**WORK ITEM**
Apart from the pictures, every entry below should be repeated exactly.

**Image change detection data**
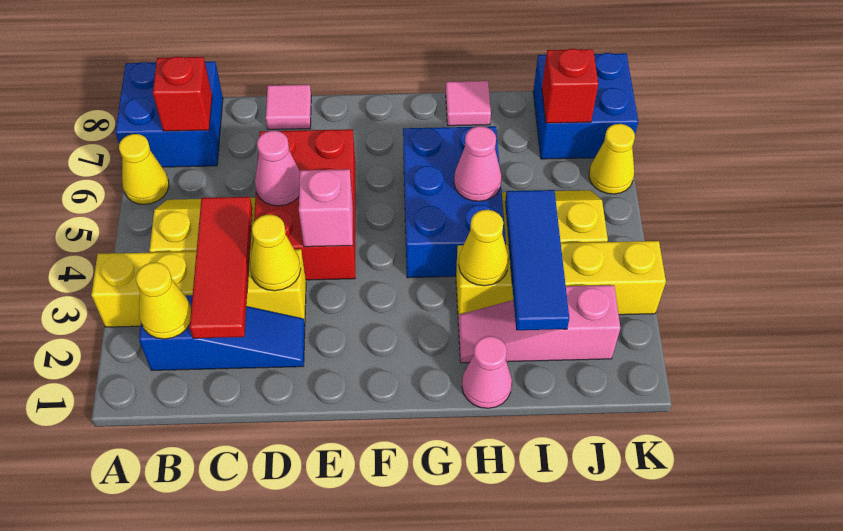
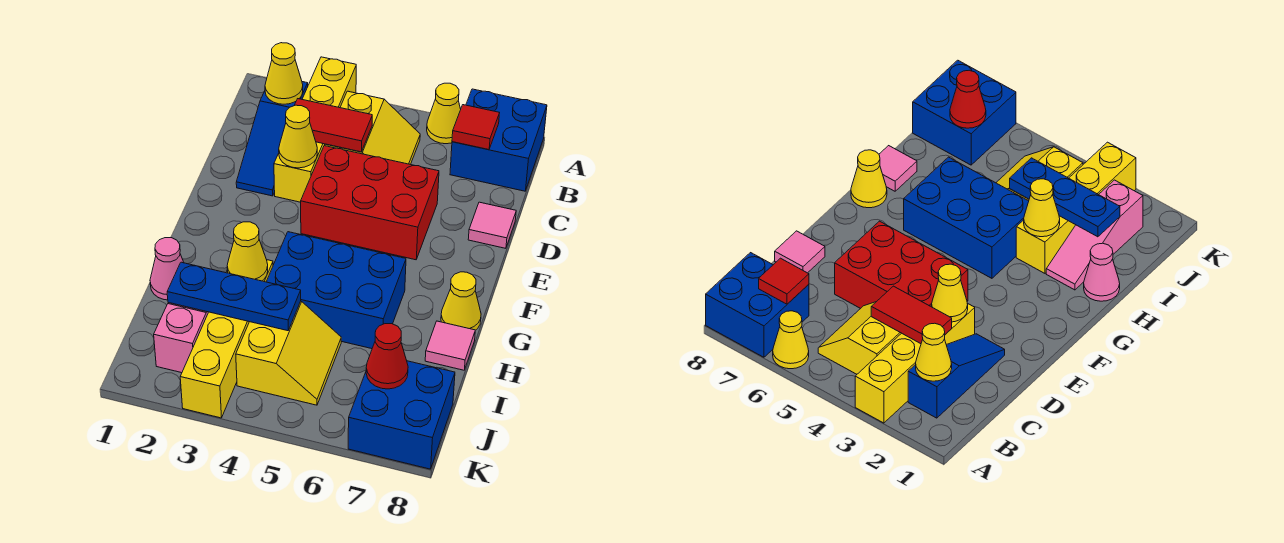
red brick B7 level 2 -> red tile B7 level 2
red tile C2:C4 level 2 -> red tile C3:C4 level 2
pink cone D5 level 2 -> none
pink brick E4 level 2 -> none
pink cone H5 level 2 -> none
blue tile I2:I4 level 2 -> blue plate I2:I4 level 2
red brick J7 level 2 -> red cone J7 level 2
yellow cone K6 level 1 -> yellow cone G8 level 1

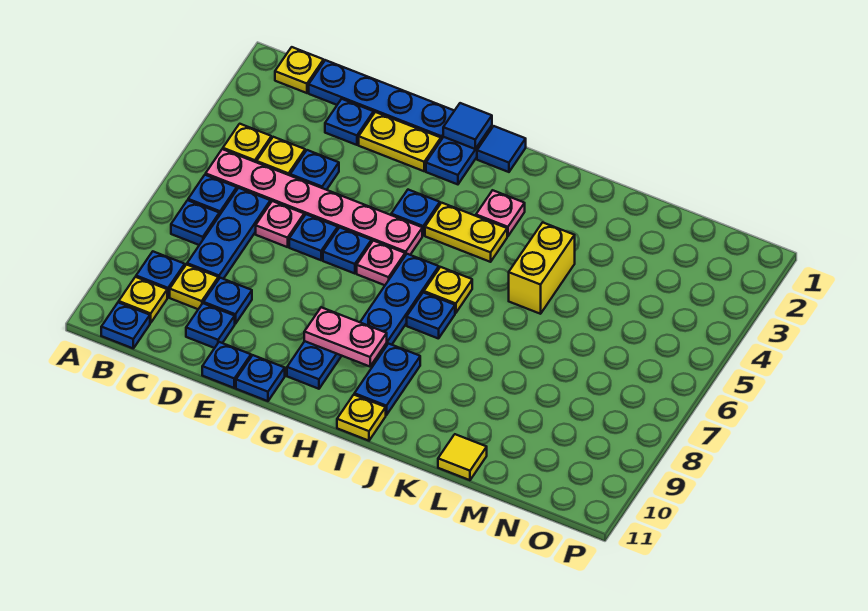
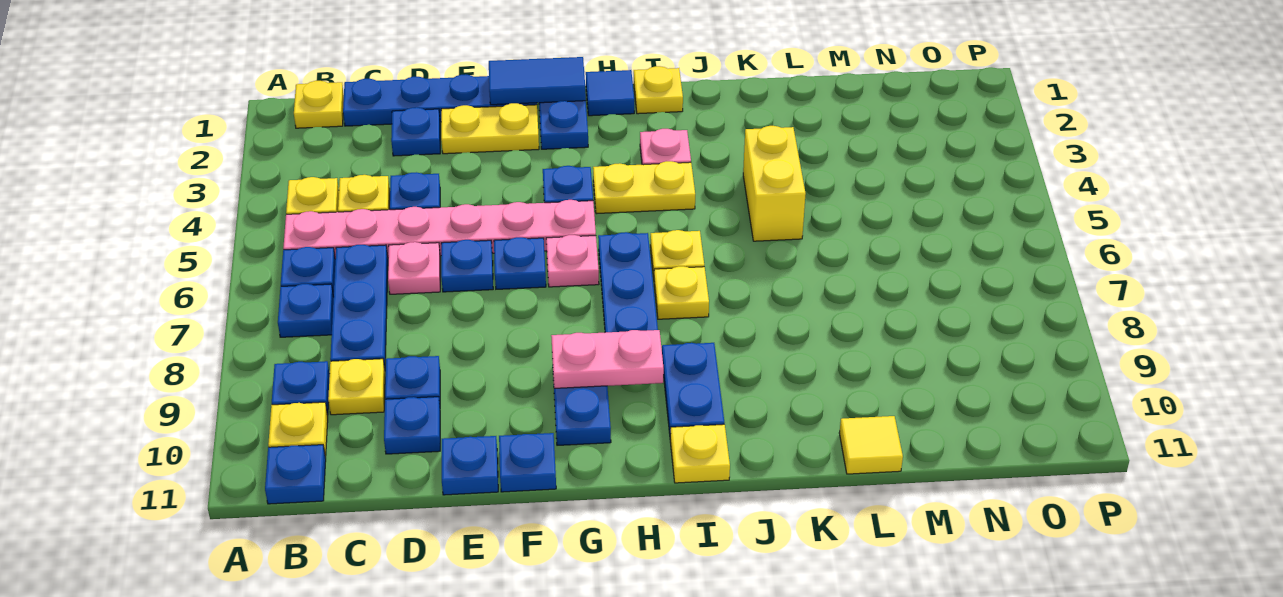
blue tile G1 level 2 -> blue tile F1:G1 level 2
none -> yellow plate I1 level 1
blue plate I7 level 1 -> yellow plate I7 level 1

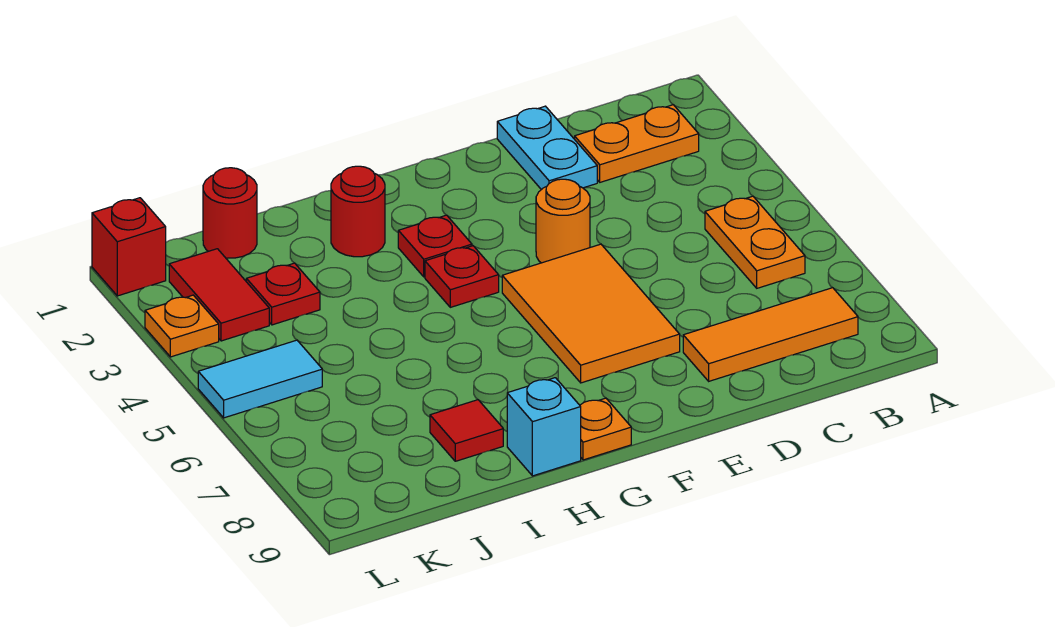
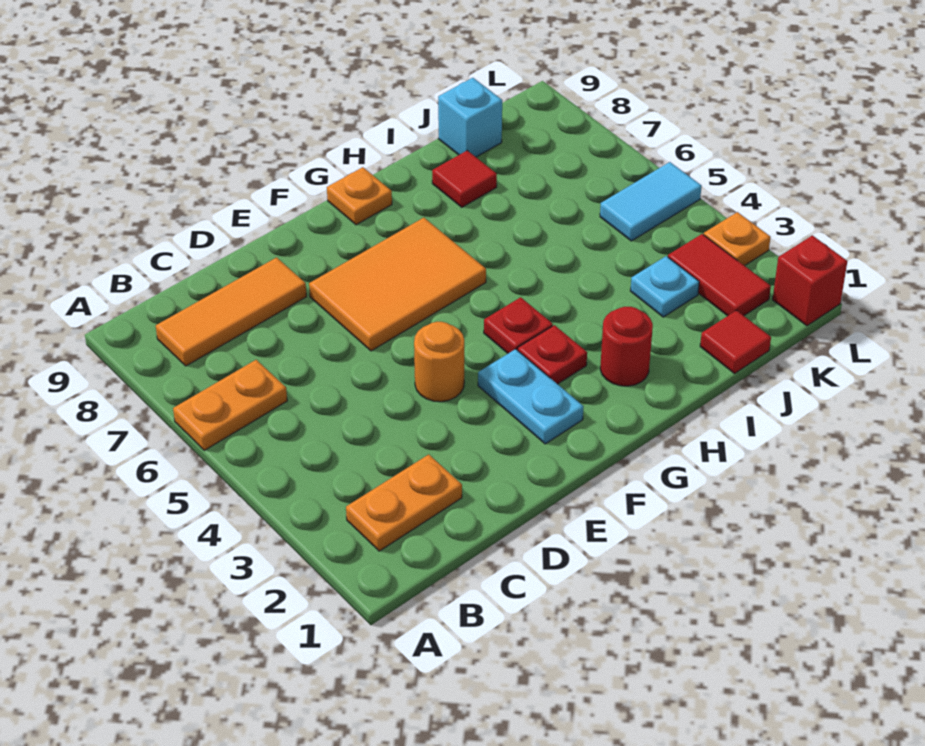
orange plate B5:B6 level 1 -> orange plate A6:B6 level 1
cyan plate D1:D2 level 1 -> cyan plate F2:F3 level 1
orange tile E5:F7 level 1 -> orange tile E6:G7 level 1
cyan brick H9 level 1 -> cyan brick J9 level 1
red round brick J1 level 1 -> red tile J1 level 1
red plate J3 level 1 -> cyan plate J3 level 1

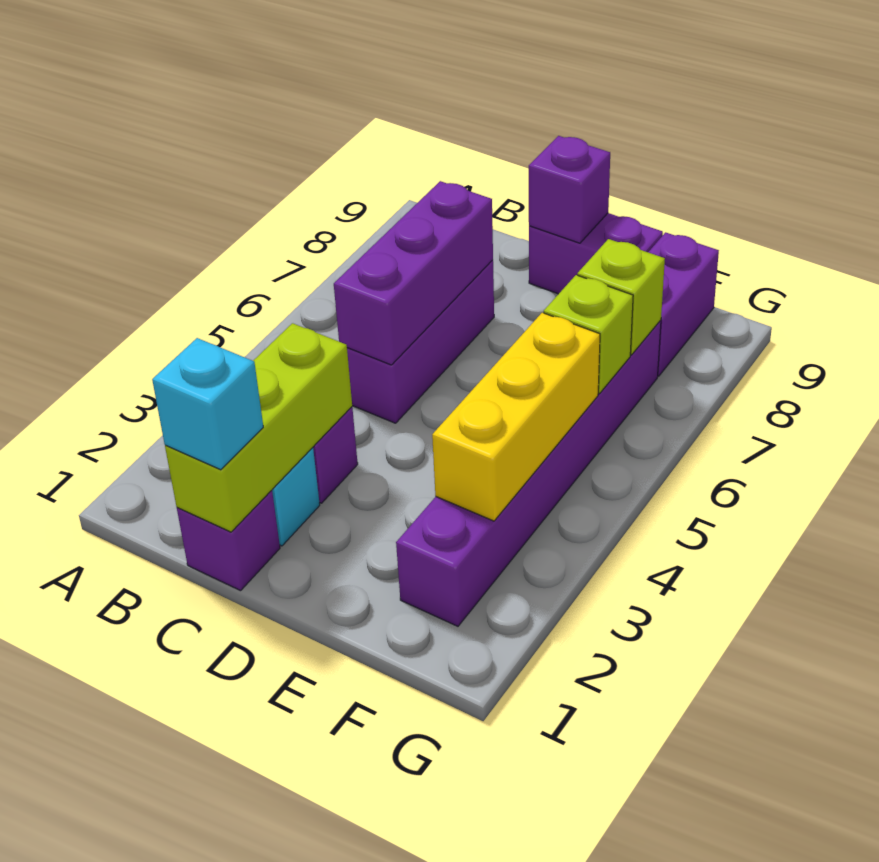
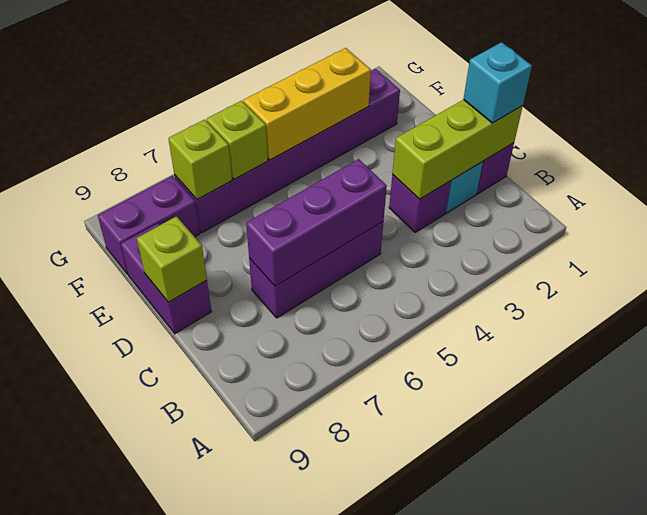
purple brick D9 level 2 -> lime brick D9 level 2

**EXERCISE OUTPUT**
red brick B7 level 2 -> red tile B7 level 2
red tile C2:C4 level 2 -> red tile C3:C4 level 2
pink cone D5 level 2 -> none
pink brick E4 level 2 -> none
pink cone H5 level 2 -> none
blue tile I2:I4 level 2 -> blue plate I2:I4 level 2
red brick J7 level 2 -> red cone J7 level 2
yellow cone K6 level 1 -> yellow cone G8 level 1

blue tile G1 level 2 -> blue tile F1:G1 level 2
none -> yellow plate I1 level 1
blue plate I7 level 1 -> yellow plate I7 level 1

orange plate B5:B6 level 1 -> orange plate A6:B6 level 1
cyan plate D1:D2 level 1 -> cyan plate F2:F3 level 1
orange tile E5:F7 level 1 -> orange tile E6:G7 level 1
cyan brick H9 level 1 -> cyan brick J9 level 1
red round brick J1 level 1 -> red tile J1 level 1
red plate J3 level 1 -> cyan plate J3 level 1

purple brick D9 level 2 -> lime brick D9 level 2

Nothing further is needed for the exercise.